TRY IT :: Repeat exactly the lines below that lie between the line with "washbasin: (390, 432)" and the line with "dishwasher: (204, 526)", counting both of those lines as part of the answer.

INPUT RECORDS ::
○ ○ ○

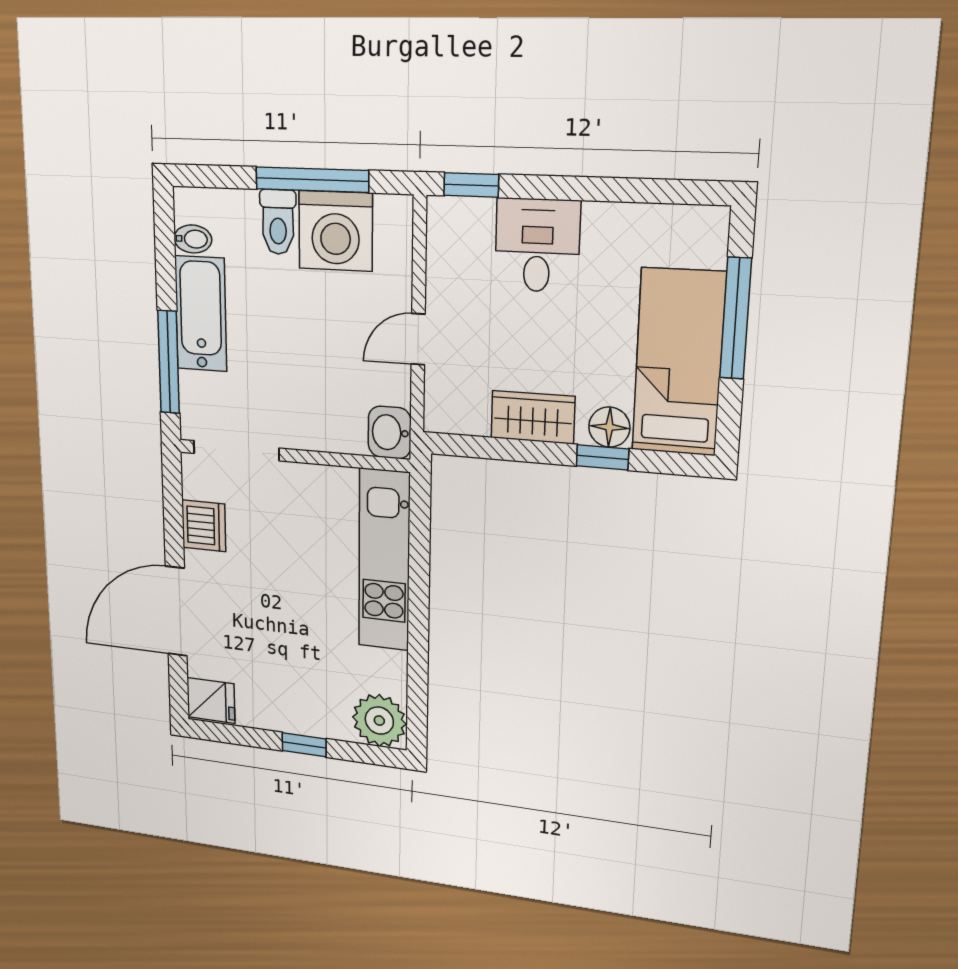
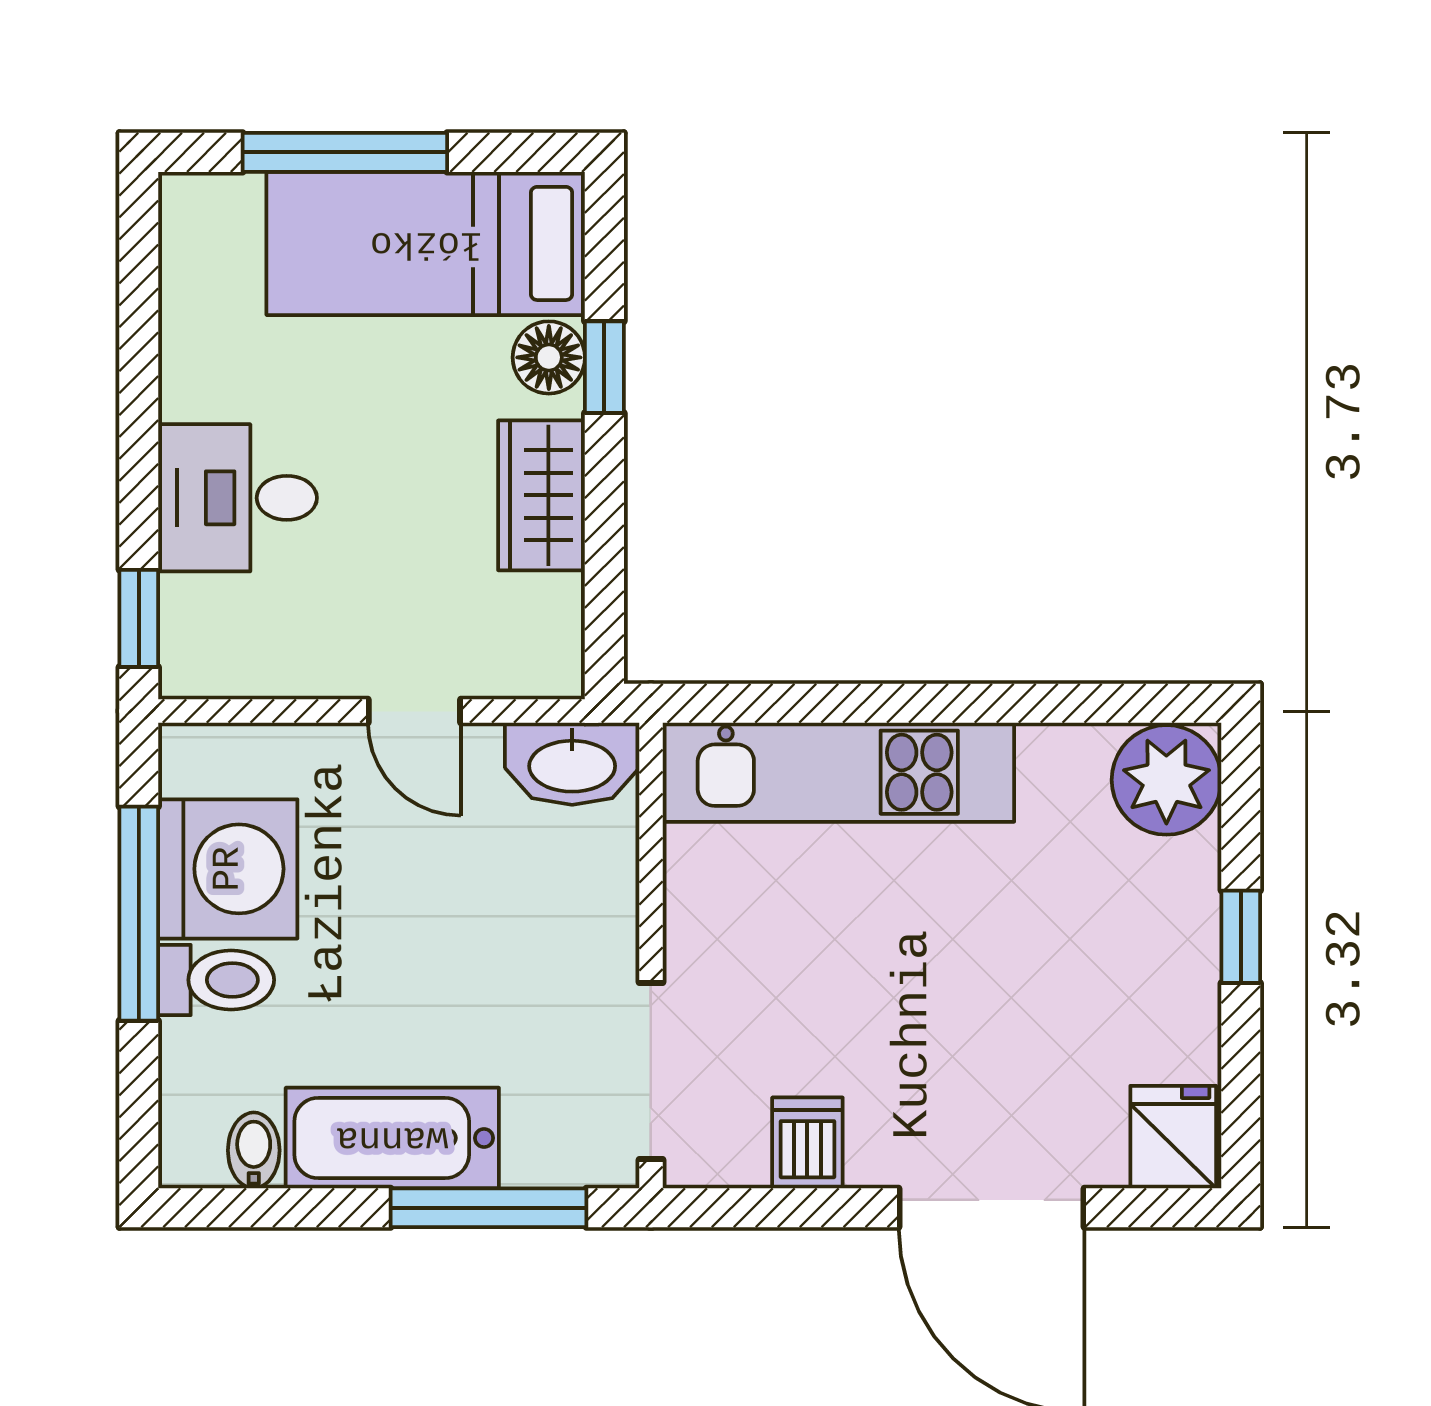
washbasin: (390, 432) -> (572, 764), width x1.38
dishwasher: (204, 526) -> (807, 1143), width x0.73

○ ○ ○

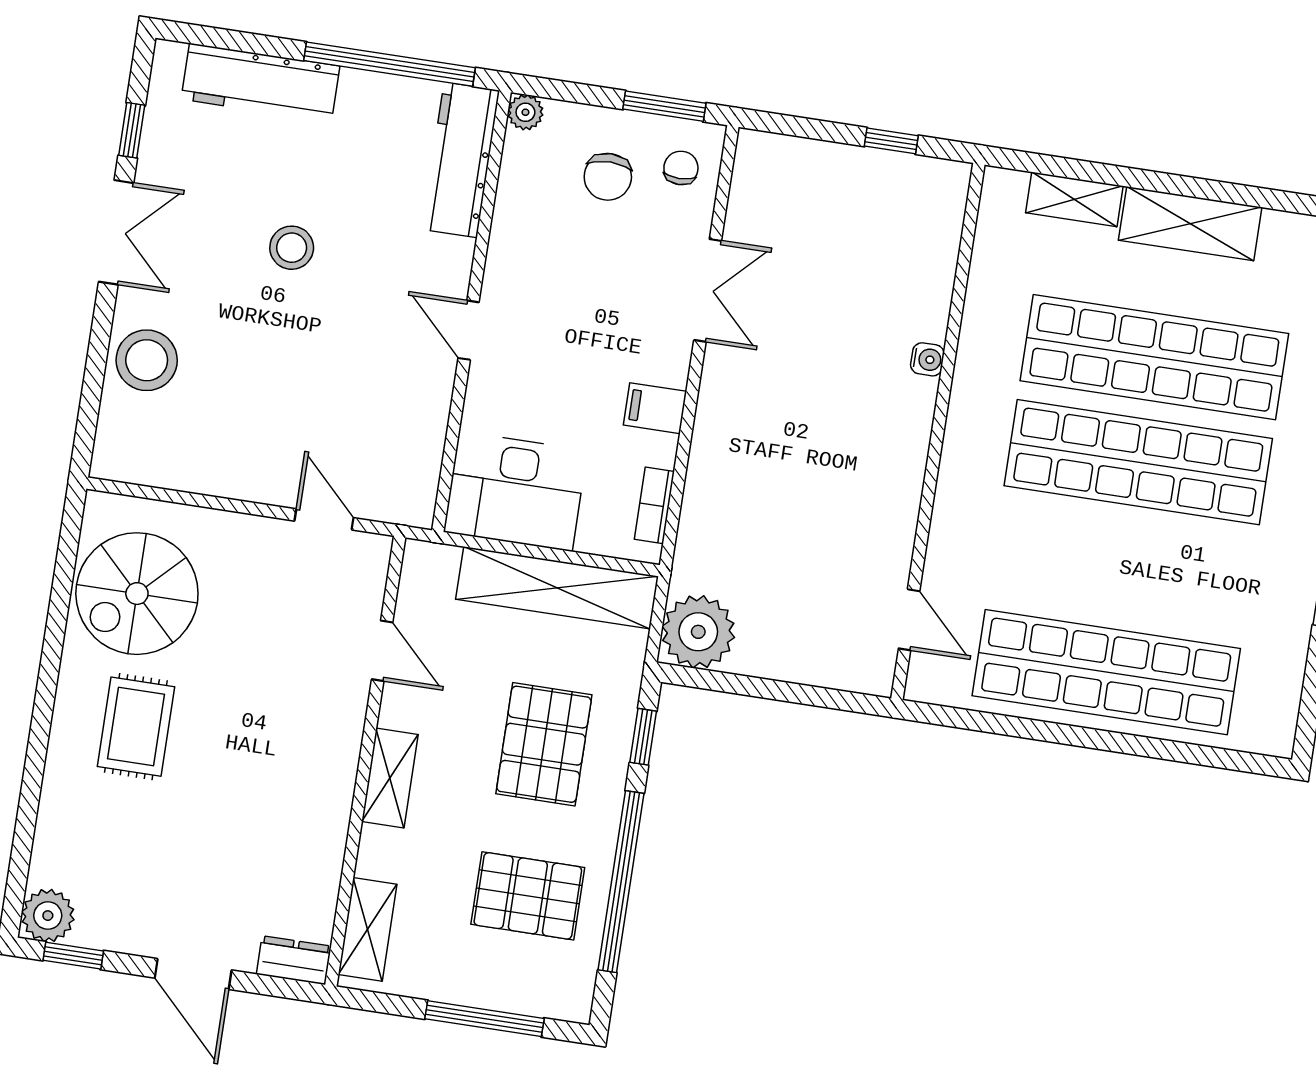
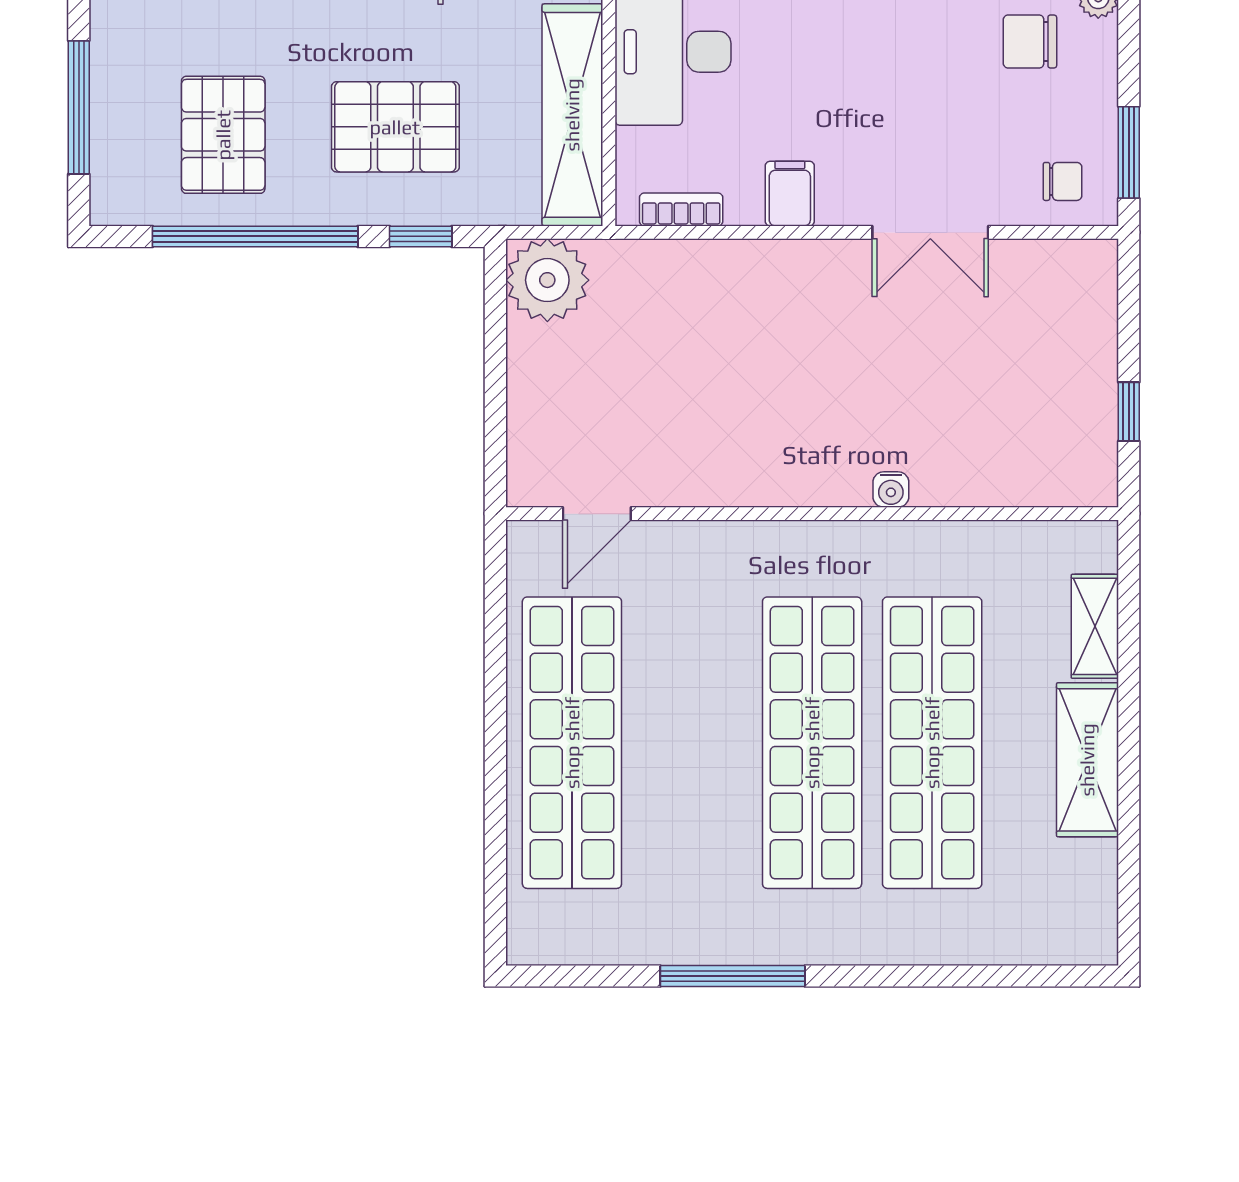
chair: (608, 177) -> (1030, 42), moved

○ ○ ○

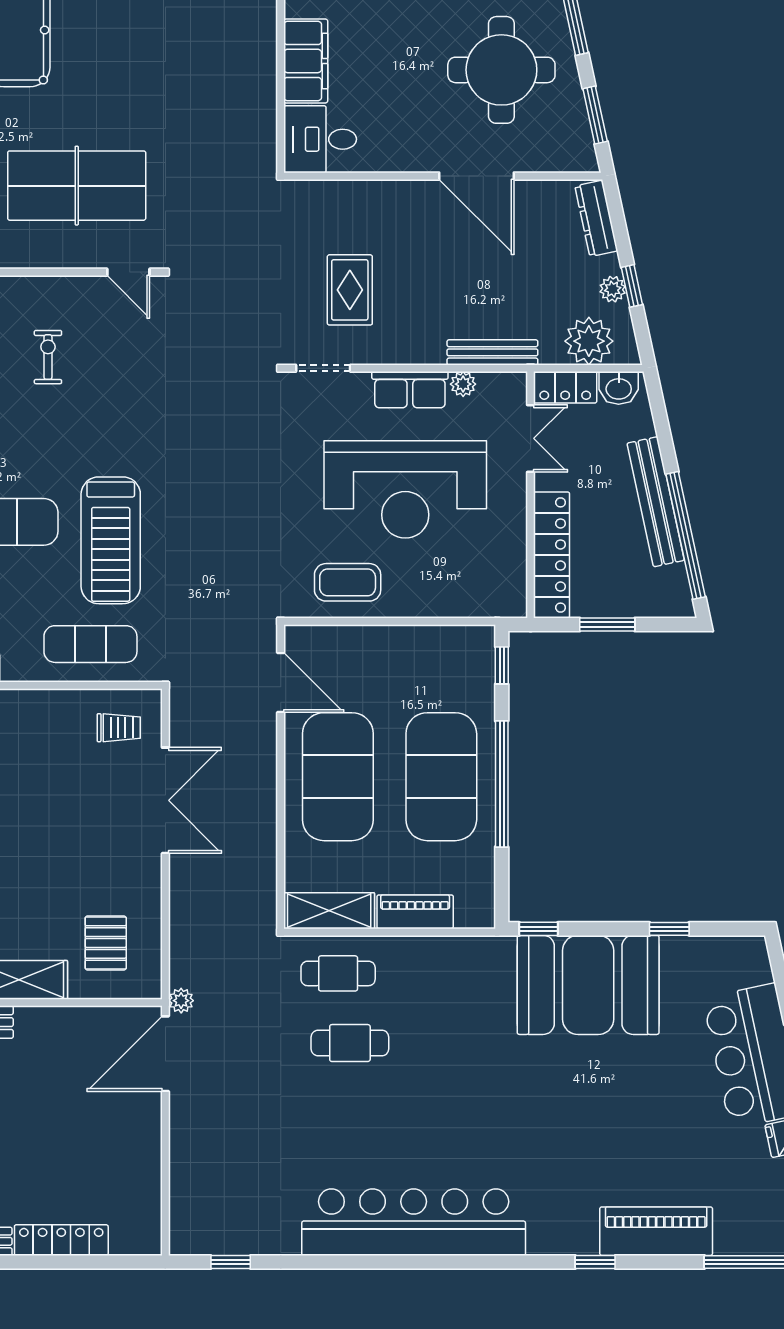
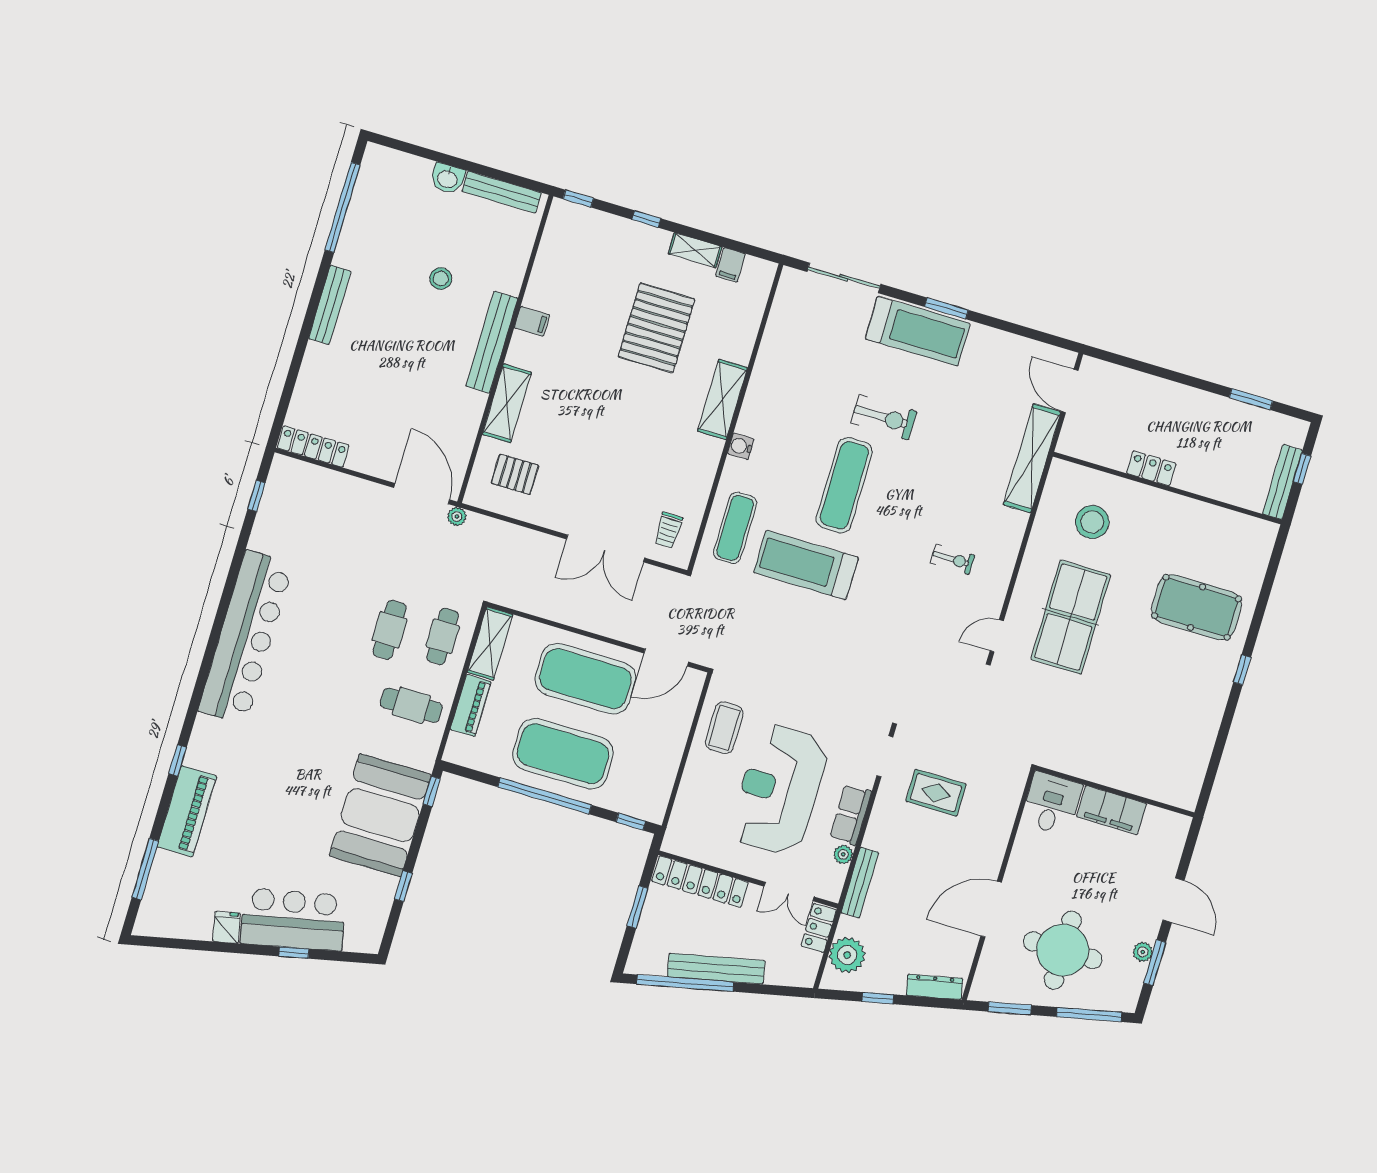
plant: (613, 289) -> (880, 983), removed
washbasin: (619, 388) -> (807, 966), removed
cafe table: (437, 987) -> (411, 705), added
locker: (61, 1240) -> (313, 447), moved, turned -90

○ ○ ○

ANSWER BELOW ::
washbasin: (390, 432) -> (572, 764), width x1.38
dishwasher: (204, 526) -> (807, 1143), width x0.73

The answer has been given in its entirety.